-- START OF GIVEN RECORDS --
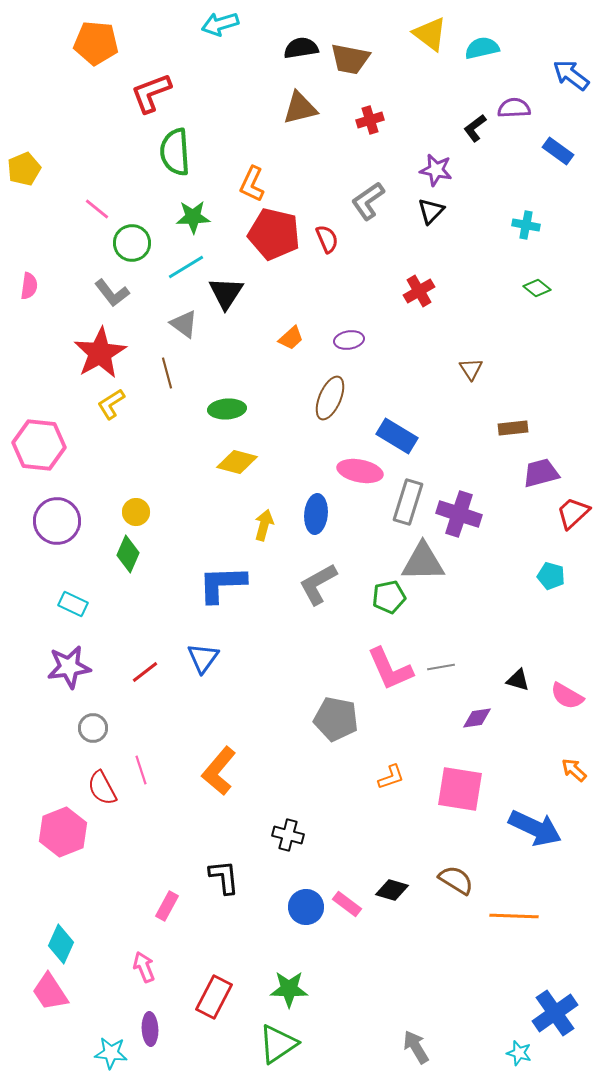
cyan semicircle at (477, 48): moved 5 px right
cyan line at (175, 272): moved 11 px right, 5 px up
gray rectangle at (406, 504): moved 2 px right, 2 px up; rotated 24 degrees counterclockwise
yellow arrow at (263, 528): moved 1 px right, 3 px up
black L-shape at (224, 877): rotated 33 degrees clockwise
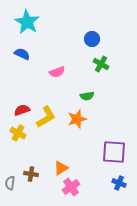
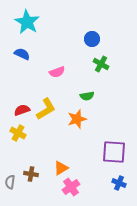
yellow L-shape: moved 8 px up
gray semicircle: moved 1 px up
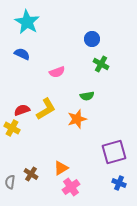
yellow cross: moved 6 px left, 5 px up
purple square: rotated 20 degrees counterclockwise
brown cross: rotated 24 degrees clockwise
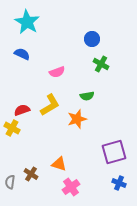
yellow L-shape: moved 4 px right, 4 px up
orange triangle: moved 2 px left, 4 px up; rotated 49 degrees clockwise
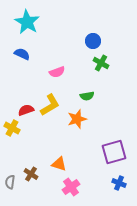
blue circle: moved 1 px right, 2 px down
green cross: moved 1 px up
red semicircle: moved 4 px right
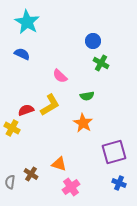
pink semicircle: moved 3 px right, 4 px down; rotated 63 degrees clockwise
orange star: moved 6 px right, 4 px down; rotated 24 degrees counterclockwise
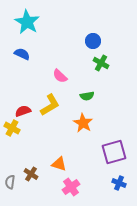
red semicircle: moved 3 px left, 1 px down
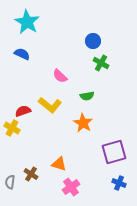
yellow L-shape: rotated 70 degrees clockwise
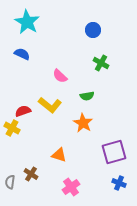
blue circle: moved 11 px up
orange triangle: moved 9 px up
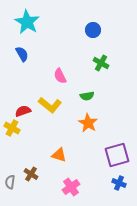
blue semicircle: rotated 35 degrees clockwise
pink semicircle: rotated 21 degrees clockwise
orange star: moved 5 px right
purple square: moved 3 px right, 3 px down
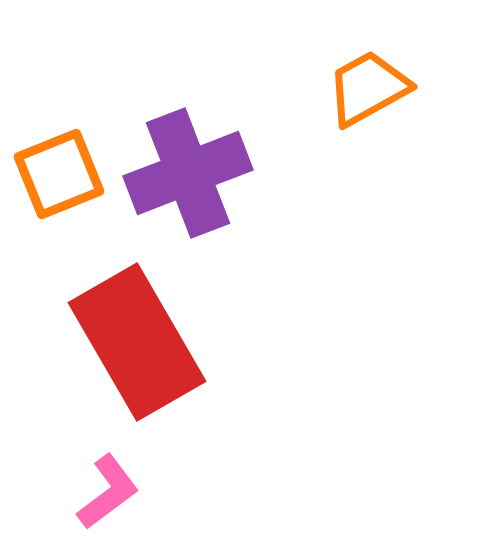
-- END OF GIVEN RECORDS --
EXERCISE TASK: Copy the lines from the one containing "blue semicircle: rotated 35 degrees clockwise" through the end of the rows. Leave the pictures out of your answer.

TASK RESULT:
blue semicircle: rotated 35 degrees clockwise
pink semicircle: rotated 21 degrees clockwise
orange star: moved 5 px right
purple square: moved 3 px right, 3 px down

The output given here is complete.